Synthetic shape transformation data

((

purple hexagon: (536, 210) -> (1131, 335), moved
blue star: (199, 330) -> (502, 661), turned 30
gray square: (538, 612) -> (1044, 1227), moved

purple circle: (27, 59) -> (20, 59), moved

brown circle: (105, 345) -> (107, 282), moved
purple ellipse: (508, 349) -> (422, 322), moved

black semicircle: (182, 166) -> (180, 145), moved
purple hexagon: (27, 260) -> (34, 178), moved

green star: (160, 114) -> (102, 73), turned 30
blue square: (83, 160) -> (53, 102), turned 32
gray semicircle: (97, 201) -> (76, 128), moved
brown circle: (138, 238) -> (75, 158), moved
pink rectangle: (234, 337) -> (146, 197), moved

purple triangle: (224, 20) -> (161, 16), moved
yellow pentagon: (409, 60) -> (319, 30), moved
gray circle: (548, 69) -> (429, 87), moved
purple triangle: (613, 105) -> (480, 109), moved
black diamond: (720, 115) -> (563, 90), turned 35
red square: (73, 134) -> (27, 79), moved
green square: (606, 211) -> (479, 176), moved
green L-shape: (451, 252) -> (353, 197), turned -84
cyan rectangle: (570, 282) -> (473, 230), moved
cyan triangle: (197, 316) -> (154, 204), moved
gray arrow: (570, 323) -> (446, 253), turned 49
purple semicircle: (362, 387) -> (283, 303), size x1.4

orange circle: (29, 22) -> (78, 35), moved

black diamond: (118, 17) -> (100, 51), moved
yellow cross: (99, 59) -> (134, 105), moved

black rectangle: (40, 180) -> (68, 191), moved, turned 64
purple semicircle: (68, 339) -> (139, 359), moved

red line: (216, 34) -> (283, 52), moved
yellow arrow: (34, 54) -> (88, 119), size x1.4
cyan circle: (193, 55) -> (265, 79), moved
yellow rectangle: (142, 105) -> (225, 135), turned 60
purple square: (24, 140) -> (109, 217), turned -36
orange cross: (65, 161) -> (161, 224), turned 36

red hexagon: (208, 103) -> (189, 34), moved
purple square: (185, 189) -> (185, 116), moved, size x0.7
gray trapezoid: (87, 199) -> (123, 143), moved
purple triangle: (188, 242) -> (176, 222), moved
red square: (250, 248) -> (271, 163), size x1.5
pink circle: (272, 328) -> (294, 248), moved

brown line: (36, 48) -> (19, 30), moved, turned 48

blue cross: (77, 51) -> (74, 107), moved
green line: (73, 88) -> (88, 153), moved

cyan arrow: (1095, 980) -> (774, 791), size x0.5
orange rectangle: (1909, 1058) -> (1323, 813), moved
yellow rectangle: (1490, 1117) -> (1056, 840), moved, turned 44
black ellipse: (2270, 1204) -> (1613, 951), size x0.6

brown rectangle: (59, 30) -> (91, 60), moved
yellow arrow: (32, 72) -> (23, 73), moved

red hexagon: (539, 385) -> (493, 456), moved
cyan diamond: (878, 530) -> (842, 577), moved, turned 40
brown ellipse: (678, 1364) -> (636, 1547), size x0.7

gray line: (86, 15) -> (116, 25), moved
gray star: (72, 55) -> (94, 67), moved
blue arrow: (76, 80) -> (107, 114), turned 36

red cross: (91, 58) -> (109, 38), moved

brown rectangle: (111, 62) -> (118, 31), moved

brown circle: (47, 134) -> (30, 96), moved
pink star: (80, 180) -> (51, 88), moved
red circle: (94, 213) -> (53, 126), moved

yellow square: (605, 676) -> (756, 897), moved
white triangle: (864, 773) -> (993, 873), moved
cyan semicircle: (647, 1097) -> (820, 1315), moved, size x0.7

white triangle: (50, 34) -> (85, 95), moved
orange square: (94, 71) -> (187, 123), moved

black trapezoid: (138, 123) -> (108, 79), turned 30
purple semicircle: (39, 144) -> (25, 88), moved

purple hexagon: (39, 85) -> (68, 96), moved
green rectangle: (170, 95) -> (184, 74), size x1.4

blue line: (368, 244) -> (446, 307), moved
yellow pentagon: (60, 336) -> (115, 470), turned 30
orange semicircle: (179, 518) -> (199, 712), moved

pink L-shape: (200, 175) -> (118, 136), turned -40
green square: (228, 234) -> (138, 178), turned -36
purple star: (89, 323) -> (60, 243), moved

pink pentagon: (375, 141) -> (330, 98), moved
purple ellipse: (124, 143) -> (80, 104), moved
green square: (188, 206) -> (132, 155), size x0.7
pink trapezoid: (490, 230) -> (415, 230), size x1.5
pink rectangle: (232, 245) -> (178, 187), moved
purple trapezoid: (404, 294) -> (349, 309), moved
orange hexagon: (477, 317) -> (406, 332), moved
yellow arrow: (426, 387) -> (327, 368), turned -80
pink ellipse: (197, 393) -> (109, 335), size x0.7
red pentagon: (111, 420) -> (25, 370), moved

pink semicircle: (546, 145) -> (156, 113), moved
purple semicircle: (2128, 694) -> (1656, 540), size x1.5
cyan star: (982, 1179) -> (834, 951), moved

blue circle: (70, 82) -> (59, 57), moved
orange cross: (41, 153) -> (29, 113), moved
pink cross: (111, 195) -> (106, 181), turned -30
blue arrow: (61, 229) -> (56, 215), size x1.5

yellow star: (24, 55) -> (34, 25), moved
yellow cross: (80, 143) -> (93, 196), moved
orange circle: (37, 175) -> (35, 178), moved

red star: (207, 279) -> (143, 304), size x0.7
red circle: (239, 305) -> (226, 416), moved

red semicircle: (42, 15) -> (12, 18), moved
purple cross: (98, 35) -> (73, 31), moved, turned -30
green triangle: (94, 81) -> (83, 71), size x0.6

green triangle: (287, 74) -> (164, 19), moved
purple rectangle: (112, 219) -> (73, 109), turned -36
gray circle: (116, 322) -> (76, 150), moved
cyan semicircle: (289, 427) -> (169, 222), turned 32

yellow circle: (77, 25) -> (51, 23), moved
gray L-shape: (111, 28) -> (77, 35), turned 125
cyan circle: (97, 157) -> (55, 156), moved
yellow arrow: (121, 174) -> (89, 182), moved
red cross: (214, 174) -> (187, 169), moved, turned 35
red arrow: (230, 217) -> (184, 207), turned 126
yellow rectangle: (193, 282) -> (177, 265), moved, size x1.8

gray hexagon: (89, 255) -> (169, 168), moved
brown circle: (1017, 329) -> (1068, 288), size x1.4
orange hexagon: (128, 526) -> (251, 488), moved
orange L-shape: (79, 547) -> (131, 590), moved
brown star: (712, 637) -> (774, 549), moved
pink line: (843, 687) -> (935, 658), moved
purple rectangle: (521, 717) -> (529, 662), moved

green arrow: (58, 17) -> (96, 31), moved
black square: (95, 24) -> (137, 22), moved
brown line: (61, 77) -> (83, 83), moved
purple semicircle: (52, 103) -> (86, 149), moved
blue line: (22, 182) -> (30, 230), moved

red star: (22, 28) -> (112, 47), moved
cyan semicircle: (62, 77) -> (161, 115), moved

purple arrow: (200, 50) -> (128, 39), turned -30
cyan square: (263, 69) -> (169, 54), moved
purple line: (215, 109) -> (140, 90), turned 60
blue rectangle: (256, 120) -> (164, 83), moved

))

The expected answer is an exact copy of the lines above, beginning at the line with "cyan arrow: (1095, 980)" and ending at the line with "black ellipse: (2270, 1204)", with both ends in.

_ANSWER BOX_
cyan arrow: (1095, 980) -> (774, 791), size x0.5
orange rectangle: (1909, 1058) -> (1323, 813), moved
yellow rectangle: (1490, 1117) -> (1056, 840), moved, turned 44
black ellipse: (2270, 1204) -> (1613, 951), size x0.6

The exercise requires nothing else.